>>>

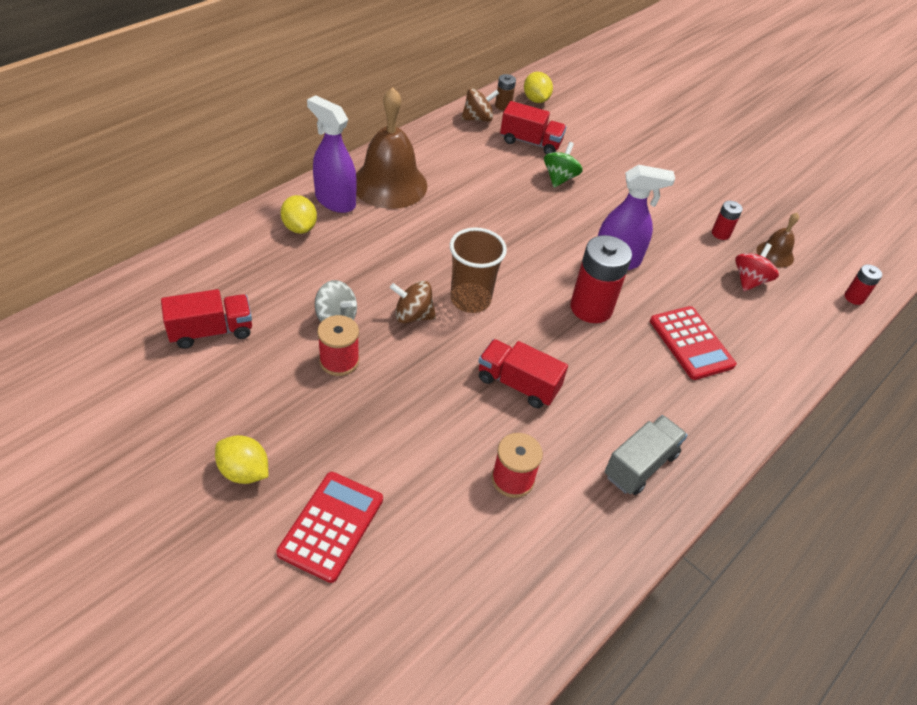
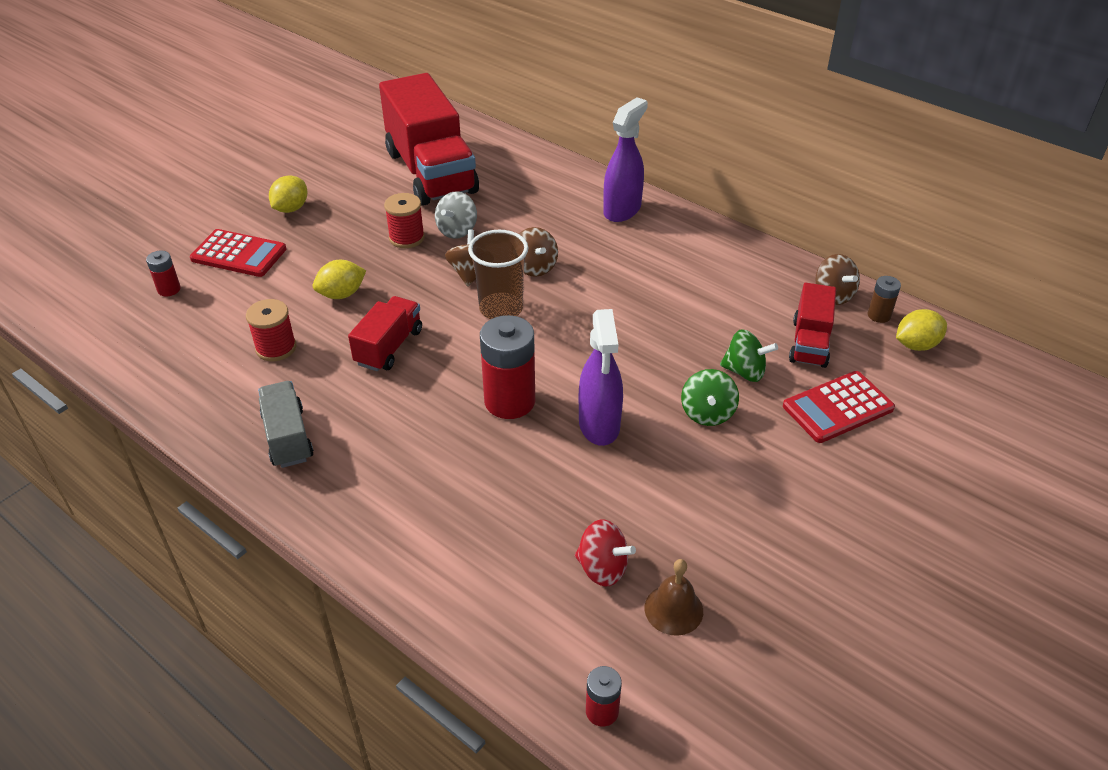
camera: 90 degrees right, 5 degrees down
(211, 331) = (431, 172): red truck -> red truck, size x2.00
(299, 227) = (574, 195): yellow lemon -> yellow lemon (342, 294)
(389, 184) = (666, 240): brown bell -> none
(412, 270) = (534, 267): none -> brown spinning top
(602, 205) = (707, 413): none -> green spinning top
(640, 465) = (288, 437): grey truck -> grey truck turned 150 degrees counterclockwise
(691, 343) = (468, 491): red calculator -> red calculator (838, 407)
(720, 233) = (697, 542): red battery -> red battery (169, 289)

<<<

Write the line containing "(299, 227) = (574, 195): yellow" and all the lines after it out again, word for word, through the end of the material, and nothing besides.

Solution to the problem.
(299, 227) = (574, 195): yellow lemon -> yellow lemon (342, 294)
(389, 184) = (666, 240): brown bell -> none
(412, 270) = (534, 267): none -> brown spinning top
(602, 205) = (707, 413): none -> green spinning top
(640, 465) = (288, 437): grey truck -> grey truck turned 150 degrees counterclockwise
(691, 343) = (468, 491): red calculator -> red calculator (838, 407)
(720, 233) = (697, 542): red battery -> red battery (169, 289)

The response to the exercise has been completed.